__Listed entries__.
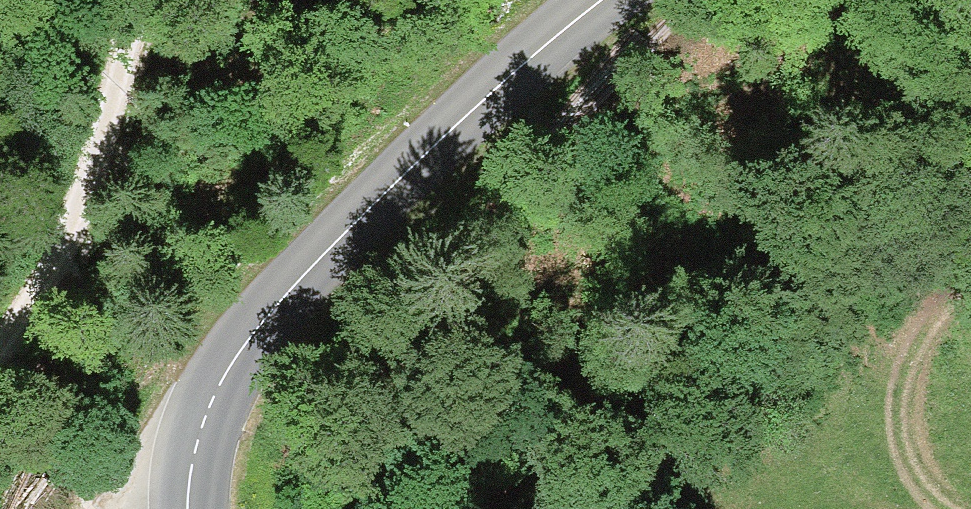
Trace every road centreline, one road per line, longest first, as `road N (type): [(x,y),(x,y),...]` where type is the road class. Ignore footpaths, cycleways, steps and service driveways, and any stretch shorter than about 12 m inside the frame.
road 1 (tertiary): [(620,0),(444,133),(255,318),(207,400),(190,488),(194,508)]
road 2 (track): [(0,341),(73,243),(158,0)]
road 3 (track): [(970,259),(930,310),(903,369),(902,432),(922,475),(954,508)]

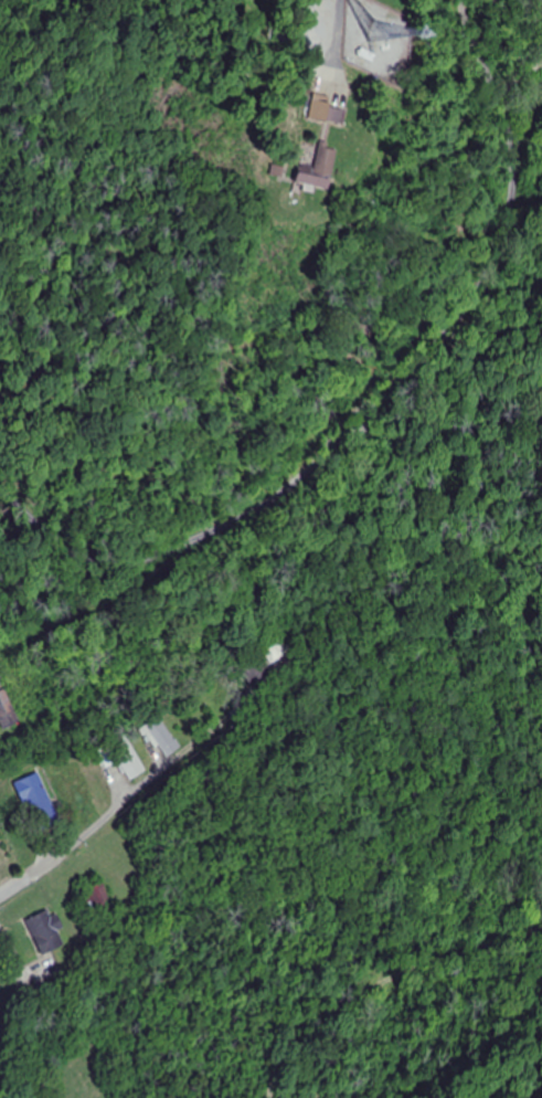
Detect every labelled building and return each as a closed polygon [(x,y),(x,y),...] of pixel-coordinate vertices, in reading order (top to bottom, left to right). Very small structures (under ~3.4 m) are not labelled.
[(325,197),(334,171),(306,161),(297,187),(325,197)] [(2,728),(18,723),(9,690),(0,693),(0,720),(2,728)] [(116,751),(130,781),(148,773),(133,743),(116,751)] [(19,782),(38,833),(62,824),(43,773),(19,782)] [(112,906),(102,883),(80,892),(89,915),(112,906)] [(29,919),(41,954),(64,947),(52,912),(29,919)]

__Problem requirements__. Reproduce the listing word for word, but keep the pictures out of it.

__Solution to the problem__.
Trace every road centreline, one road per line, longest first, as `road N (type): [(x,y),(x,y),...]` where type is the road class. Ignore footpaths, cycleways, steps and service driveways, and any stretch shorter than about 12 m inside the frame.
road 1 (tertiary): [(620,0),(444,133),(255,318),(207,400),(190,488),(194,508)]
road 2 (track): [(0,341),(73,243),(158,0)]
road 3 (track): [(970,259),(930,310),(903,369),(902,432),(922,475),(954,508)]

Detect every labelled building and return each as a closed polygon [(x,y),(x,y),...] of pixel-coordinate vertices, in reading order (top to bottom, left to right). Very small structures (under ~3.4 m) are not labelled.
[(325,197),(334,171),(306,161),(297,187),(325,197)] [(2,728),(18,723),(9,690),(0,693),(0,720),(2,728)] [(116,751),(130,781),(148,773),(133,743),(116,751)] [(19,782),(38,833),(62,824),(43,773),(19,782)] [(112,906),(102,883),(80,892),(89,915),(112,906)] [(29,919),(41,954),(64,947),(52,912),(29,919)]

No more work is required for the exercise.